"""

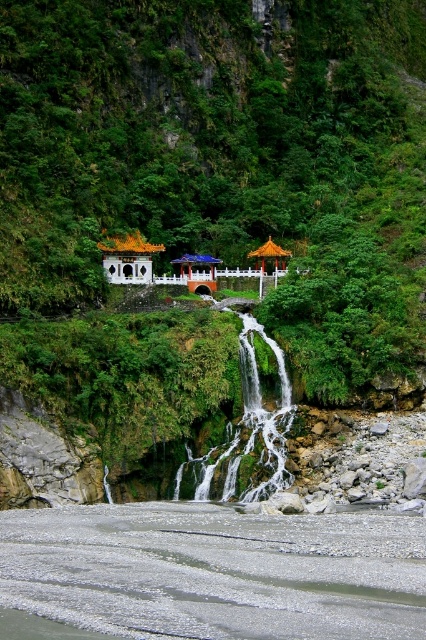
You are standing at the center of the image and want to locate the white glossy gazebo at left. Based on its coordinates, in which direction should you look to find it?

The white glossy gazebo at left is located at coordinates point (127,257), so you should look to your left side to find it.

You are a tourist standing at the edge of the river and want to take a photo of both the green mossy waterfall at center and the matte orange gazebo at center. Which object should you position closer to the camera to ensure both are in focus?

To ensure both the green mossy waterfall at center and the matte orange gazebo at center are in focus, you should position the green mossy waterfall at center closer to the camera since it is in front of the matte orange gazebo at center.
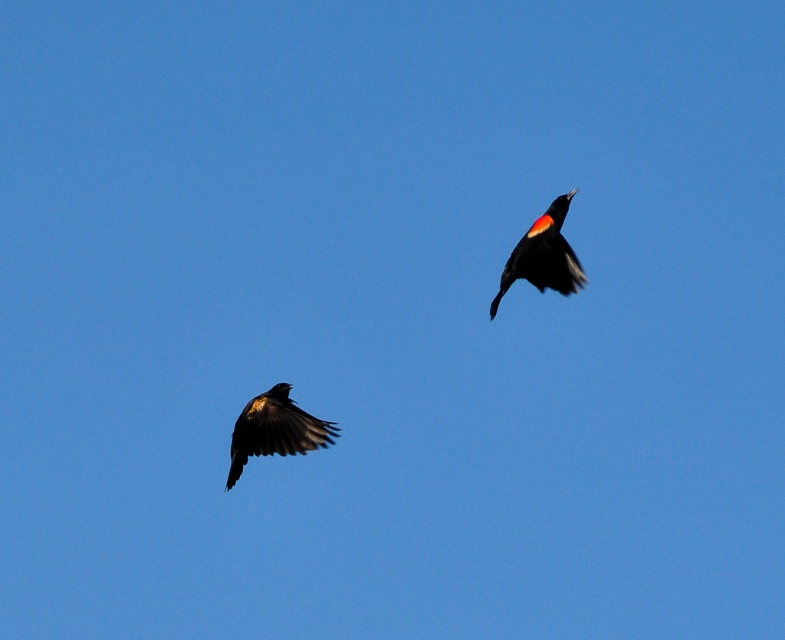
Question: Does shiny black bird at lower left appear over shiny black bird at upper right?

Choices:
 (A) no
 (B) yes

Answer: (A)

Question: Is shiny black bird at lower left above shiny black bird at upper right?

Choices:
 (A) no
 (B) yes

Answer: (A)

Question: Does shiny black bird at lower left have a larger size compared to shiny black bird at upper right?

Choices:
 (A) yes
 (B) no

Answer: (A)

Question: Which point is closer to the camera?

Choices:
 (A) click(x=298, y=424)
 (B) click(x=543, y=250)

Answer: (A)

Question: Which of the following is the farthest from the observer?

Choices:
 (A) (499, 282)
 (B) (232, 458)

Answer: (B)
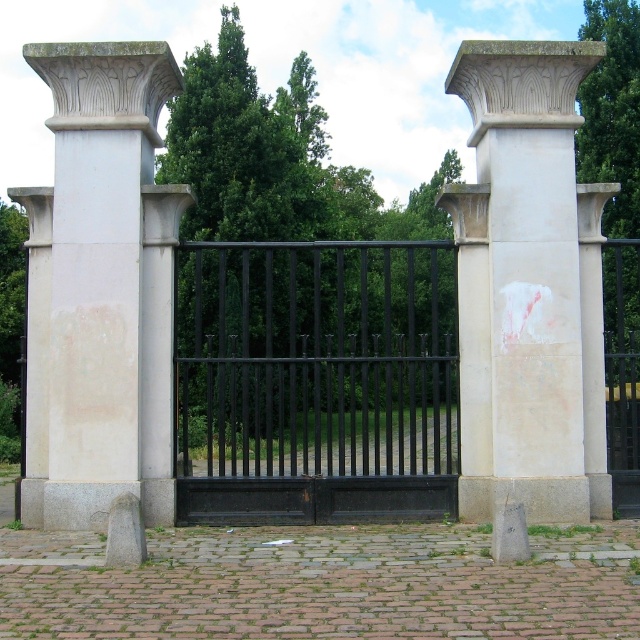
Does white stone column at center have a larger size compared to white stone column at left?

No, white stone column at center is not bigger than white stone column at left.

Which of these two, white stone column at center or white stone column at left, stands taller?

With more height is white stone column at left.

The height and width of the screenshot is (640, 640). Describe the element at coordinates (529, 285) in the screenshot. I see `white stone column at center` at that location.

The height and width of the screenshot is (640, 640). Find the location of `white stone column at center`. white stone column at center is located at coordinates (529, 285).

From the picture: Is black metal fence at center thinner than white stone column at center?

Incorrect, black metal fence at center's width is not less than white stone column at center's.

Who is positioned more to the right, black metal fence at center or white stone column at center?

Positioned to the right is white stone column at center.

The height and width of the screenshot is (640, 640). I want to click on black metal fence at center, so click(316, 381).

Measure the distance from black metal fence at center to white stone column at left.

They are 5.08 meters apart.

Is point (182, 332) positioned before point (163, 328)?

No, (182, 332) is further to viewer.

You are a GUI agent. You are given a task and a screenshot of the screen. Output one action in this format:
    pyautogui.click(x=<x>, y=<y>)
    Task: Click on the black metal fence at center
    This screenshot has height=640, width=640.
    Given the screenshot: What is the action you would take?
    pyautogui.click(x=316, y=381)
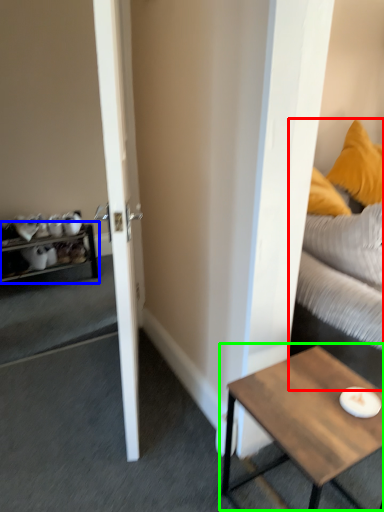
Question: Considering the real-world distances, which object is closest to studio couch (highlighted by a red box)? shelf (highlighted by a blue box) or coffee table (highlighted by a green box).

Choices:
 (A) shelf
 (B) coffee table

Answer: (B)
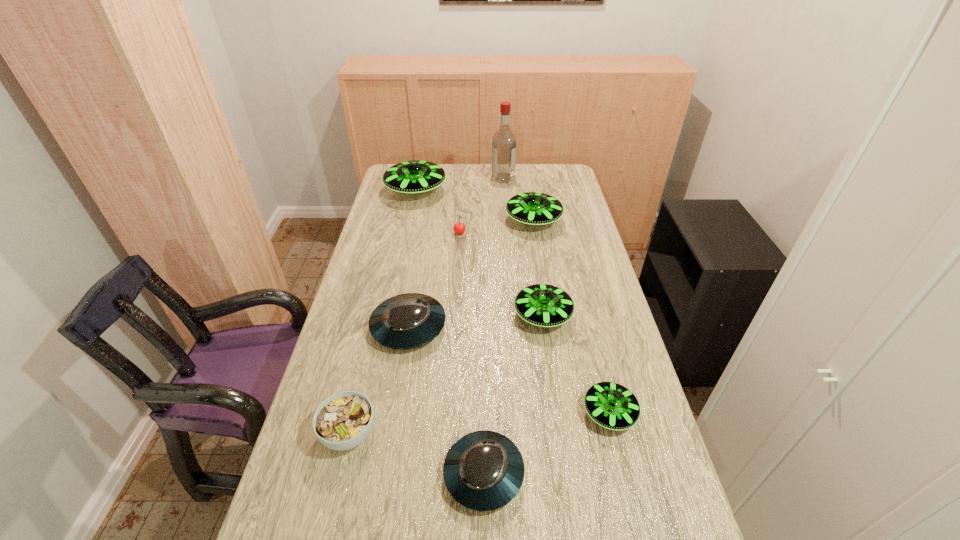
Identify the location of vacant space positioned 0.180m on the right of the white soup bowl. Image resolution: width=960 pixels, height=540 pixels. (453, 434).

Find the location of a particular element. vacant space situated on the back of the smallest green saucer is located at coordinates (590, 338).

Locate an element on the screen. The height and width of the screenshot is (540, 960). free region located on the back of the nearer gray saucer is located at coordinates (483, 315).

This screenshot has width=960, height=540. I want to click on liquor at the far edge, so 504,144.

Locate an element on the screen. saucer at the far edge is located at coordinates (414, 176).

Image resolution: width=960 pixels, height=540 pixels. Find the location of `soup bowl situated at the left edge`. soup bowl situated at the left edge is located at coordinates (344, 420).

Find the location of a particular element. This screenshot has width=960, height=540. object that is at the far left corner is located at coordinates (414, 176).

In the image, there is a desktop. At what (x,y) coordinates should I click in order to perform the action: click on vacant space at the left edge. Please return your answer as a coordinate pair (x, y). Looking at the image, I should click on (325, 453).

The image size is (960, 540). Identify the location of free space at the right edge. 572,268.

The height and width of the screenshot is (540, 960). I want to click on vacant space at the far right corner of the desktop, so click(x=565, y=165).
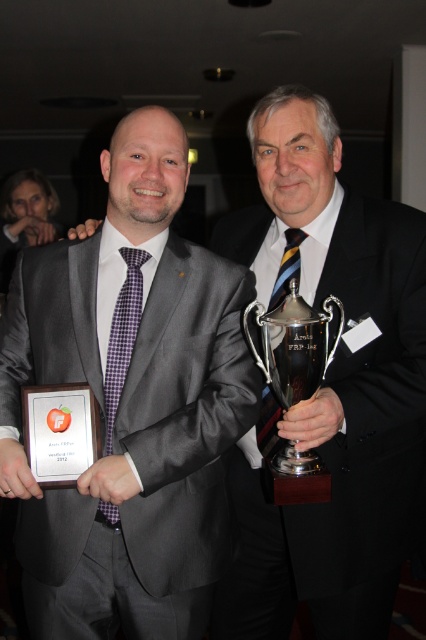
Question: Estimate the real-world distances between objects in this image. Which object is closer to the gray wool suit at center?

Choices:
 (A) black satin business suit at center
 (B) matte gray suit at center

Answer: (B)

"""

**Work instruction**
Quote every line of the items above word for word, leaving out the pictures.

**Task response**
You are standing at the center of the image and want to locate the white glossy gazebo at left. Based on its coordinates, in which direction should you look to find it?

The white glossy gazebo at left is located at coordinates point (127,257), so you should look to your left side to find it.

You are a tourist standing at the edge of the river and want to take a photo of both the green mossy waterfall at center and the matte orange gazebo at center. Which object should you position closer to the camera to ensure both are in focus?

To ensure both the green mossy waterfall at center and the matte orange gazebo at center are in focus, you should position the green mossy waterfall at center closer to the camera since it is in front of the matte orange gazebo at center.
Question: Does shiny black bird at lower left appear over shiny black bird at upper right?

Choices:
 (A) no
 (B) yes

Answer: (A)

Question: Is shiny black bird at lower left above shiny black bird at upper right?

Choices:
 (A) no
 (B) yes

Answer: (A)

Question: Does shiny black bird at lower left have a larger size compared to shiny black bird at upper right?

Choices:
 (A) yes
 (B) no

Answer: (A)

Question: Which point is closer to the camera?

Choices:
 (A) click(x=298, y=424)
 (B) click(x=543, y=250)

Answer: (A)

Question: Which of the following is the farthest from the observer?

Choices:
 (A) (499, 282)
 (B) (232, 458)

Answer: (B)
Does white stone column at center have a larger size compared to white stone column at left?

No, white stone column at center is not bigger than white stone column at left.

Which of these two, white stone column at center or white stone column at left, stands taller?

With more height is white stone column at left.

The height and width of the screenshot is (640, 640). Describe the element at coordinates (529, 285) in the screenshot. I see `white stone column at center` at that location.

The height and width of the screenshot is (640, 640). Find the location of `white stone column at center`. white stone column at center is located at coordinates (529, 285).

From the picture: Is black metal fence at center thinner than white stone column at center?

Incorrect, black metal fence at center's width is not less than white stone column at center's.

Who is positioned more to the right, black metal fence at center or white stone column at center?

Positioned to the right is white stone column at center.

The height and width of the screenshot is (640, 640). I want to click on black metal fence at center, so click(316, 381).

Measure the distance from black metal fence at center to white stone column at left.

They are 5.08 meters apart.

Is point (182, 332) positioned before point (163, 328)?

No, (182, 332) is further to viewer.

You are a GUI agent. You are given a task and a screenshot of the screen. Output one action in this format:
    pyautogui.click(x=<x>, y=<y>)
    Task: Click on the black metal fence at center
    This screenshot has height=640, width=640.
    Given the screenshot: What is the action you would take?
    pyautogui.click(x=316, y=381)
Question: Considering the real-world distances, which object is closest to studio couch (highlighted by a red box)? shelf (highlighted by a blue box) or coffee table (highlighted by a green box).

Choices:
 (A) shelf
 (B) coffee table

Answer: (B)
Identify the location of vacant space positioned 0.180m on the right of the white soup bowl. Image resolution: width=960 pixels, height=540 pixels. (453, 434).

Find the location of a particular element. vacant space situated on the back of the smallest green saucer is located at coordinates (590, 338).

Locate an element on the screen. The height and width of the screenshot is (540, 960). free region located on the back of the nearer gray saucer is located at coordinates (483, 315).

This screenshot has width=960, height=540. I want to click on liquor at the far edge, so 504,144.

Locate an element on the screen. saucer at the far edge is located at coordinates (414, 176).

Image resolution: width=960 pixels, height=540 pixels. Find the location of `soup bowl situated at the left edge`. soup bowl situated at the left edge is located at coordinates (344, 420).

Find the location of a particular element. This screenshot has width=960, height=540. object that is at the far left corner is located at coordinates (414, 176).

In the image, there is a desktop. At what (x,y) coordinates should I click in order to perform the action: click on vacant space at the left edge. Please return your answer as a coordinate pair (x, y). Looking at the image, I should click on (325, 453).

The image size is (960, 540). Identify the location of free space at the right edge. 572,268.

The height and width of the screenshot is (540, 960). I want to click on vacant space at the far right corner of the desktop, so click(x=565, y=165).
Question: Estimate the real-world distances between objects in this image. Which object is closer to the gray wool suit at center?

Choices:
 (A) black satin business suit at center
 (B) matte gray suit at center

Answer: (B)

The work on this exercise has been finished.